» EXERCISE BRIEF
Write all of the entries out again exactly, but not the images.

Polygon outline sequences
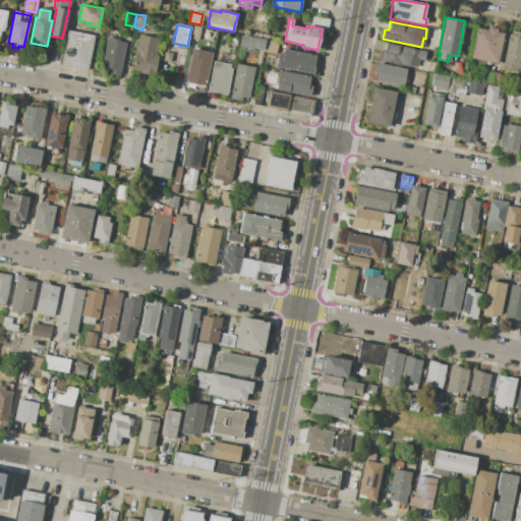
[(504,33),(498,64),(470,59),(476,27),(487,30),(487,26),(497,29),(497,32),(504,33)]
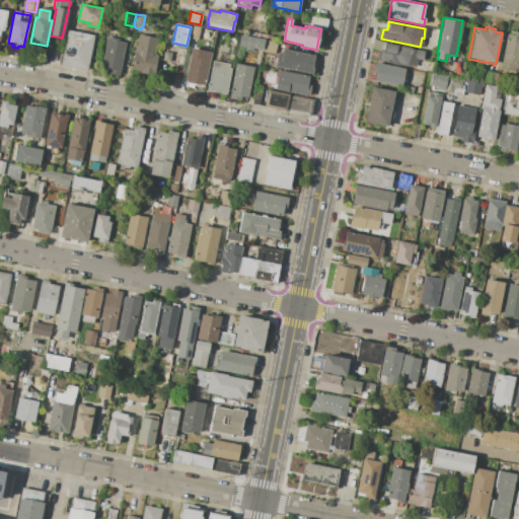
[(94,35),(86,70),(60,65),(68,29),(94,35)]
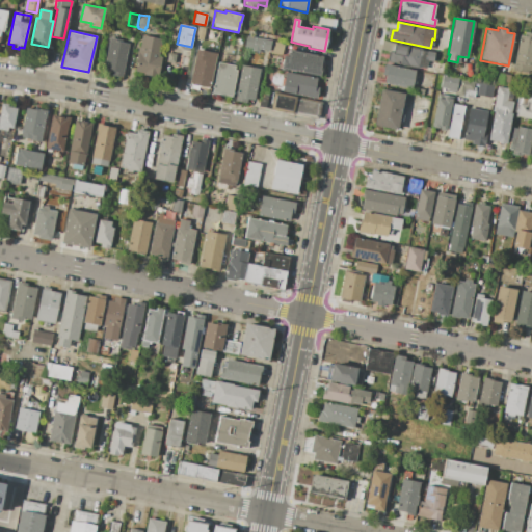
[(520,34),(524,35),(525,32),(531,33),(531,65),(530,73),(512,70),(520,34)]
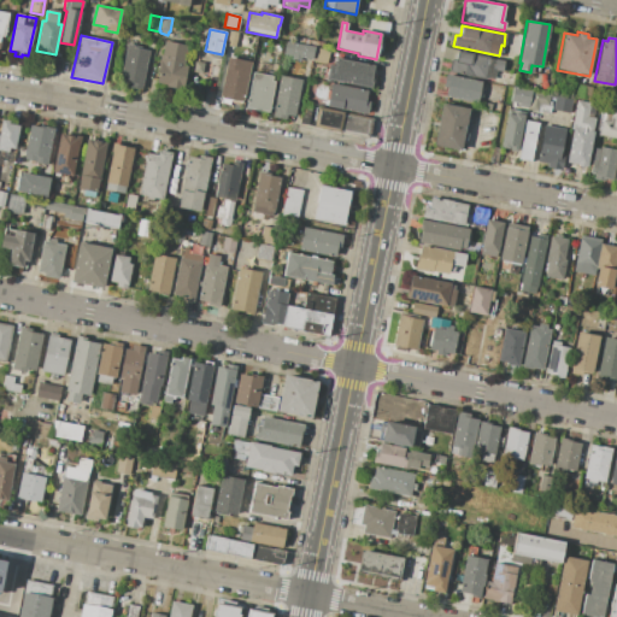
[(165,41),(188,46),(183,65),(188,66),(184,83),(182,86),(180,87),(178,89),(166,87),(166,84),(157,82),(165,41)]
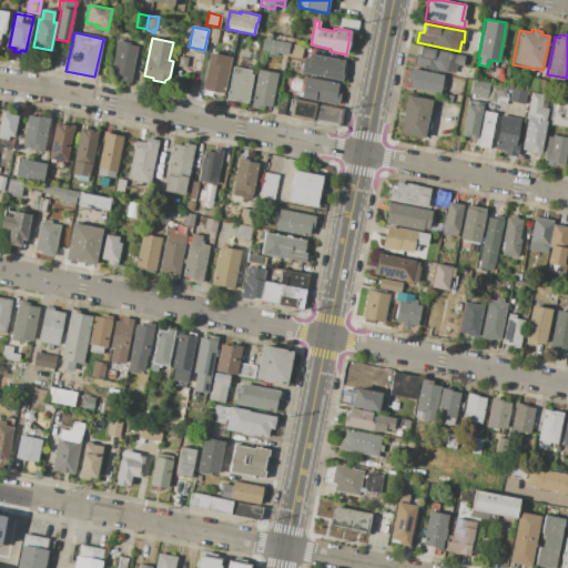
[(263,39),(290,43),(287,54),(276,52),(275,56),(269,53),(269,51),(261,49),(263,39)]
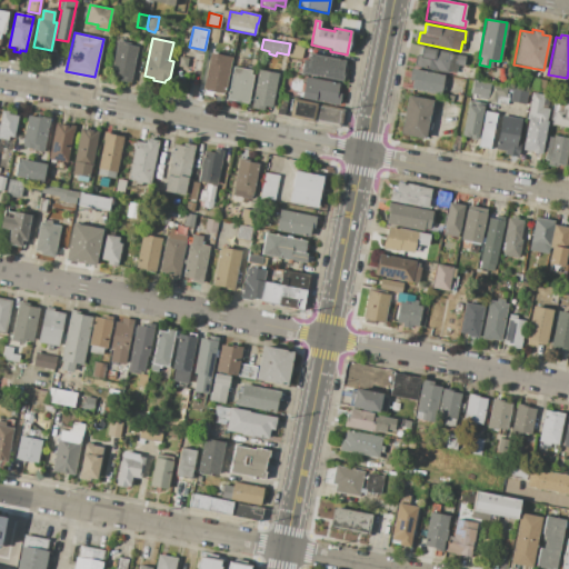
[(117,41),(123,42),(123,45),(138,47),(130,82),(120,80),(120,76),(111,75),(117,41)]
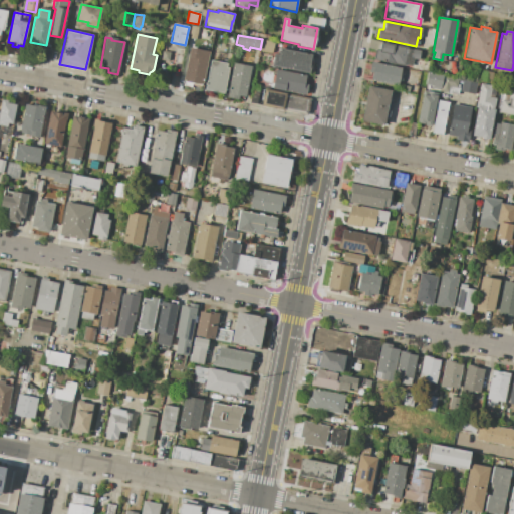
[(262,40),(274,42),(271,53),(260,50),(262,40)]
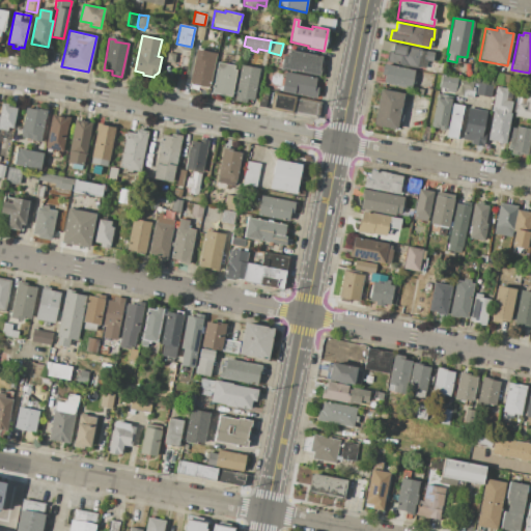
[(394,44),(421,49),(421,50),(434,52),(431,62),(426,61),(425,68),(418,67),(418,68),(390,63),(390,62),(386,62),(388,52),(392,52),(394,44)]
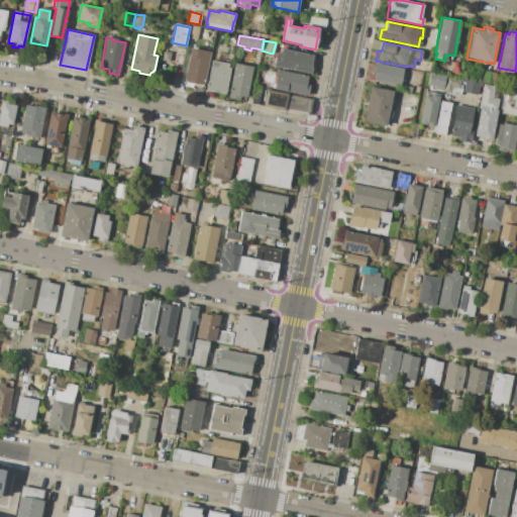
[(191,47),(211,52),(204,86),(193,84),(193,88),(183,86),(191,47)]
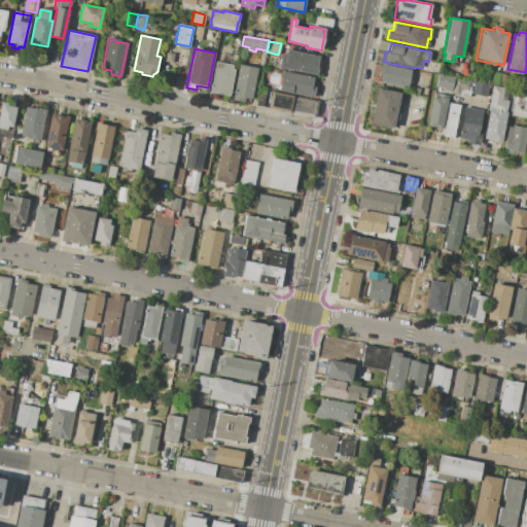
[(288,50),(320,57),(317,69),(318,69),(317,75),(279,68),(282,56),(286,57),(288,50)]
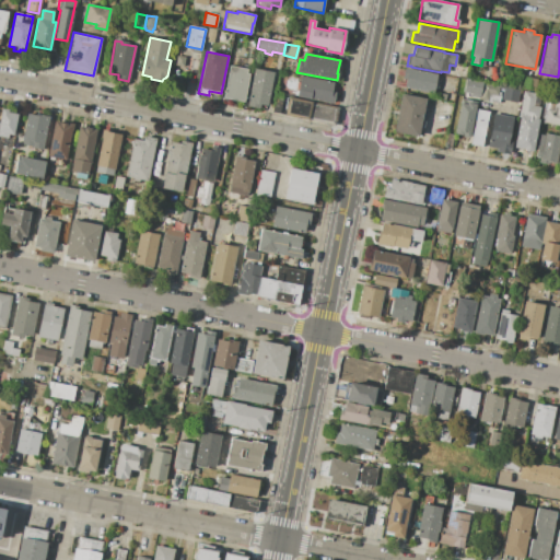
[(230,66),(247,69),(246,73),(249,74),(244,102),(222,97),(230,66)]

» TASK RESPONSE
[(504,33),(498,64),(470,59),(476,27),(487,30),(487,26),(497,29),(497,32),(504,33)]
[(94,35),(86,70),(60,65),(68,29),(94,35)]
[(520,34),(524,35),(525,32),(531,33),(531,65),(530,73),(512,70),(520,34)]
[(165,41),(188,46),(183,65),(188,66),(184,83),(182,86),(180,87),(178,89),(166,87),(166,84),(157,82),(165,41)]
[(263,39),(290,43),(287,54),(276,52),(275,56),(269,53),(269,51),(261,49),(263,39)]
[(117,41),(123,42),(123,45),(138,47),(130,82),(120,80),(120,76),(111,75),(117,41)]
[(262,40),(274,42),(271,53),(260,50),(262,40)]
[(394,44),(421,49),(421,50),(434,52),(431,62),(426,61),(425,68),(418,67),(418,68),(390,63),(390,62),(386,62),(388,52),(392,52),(394,44)]
[(191,47),(211,52),(204,86),(193,84),(193,88),(183,86),(191,47)]
[(288,50),(320,57),(317,69),(318,69),(317,75),(279,68),(282,56),(286,57),(288,50)]
[(230,66),(247,69),(246,73),(249,74),(244,102),(222,97),(230,66)]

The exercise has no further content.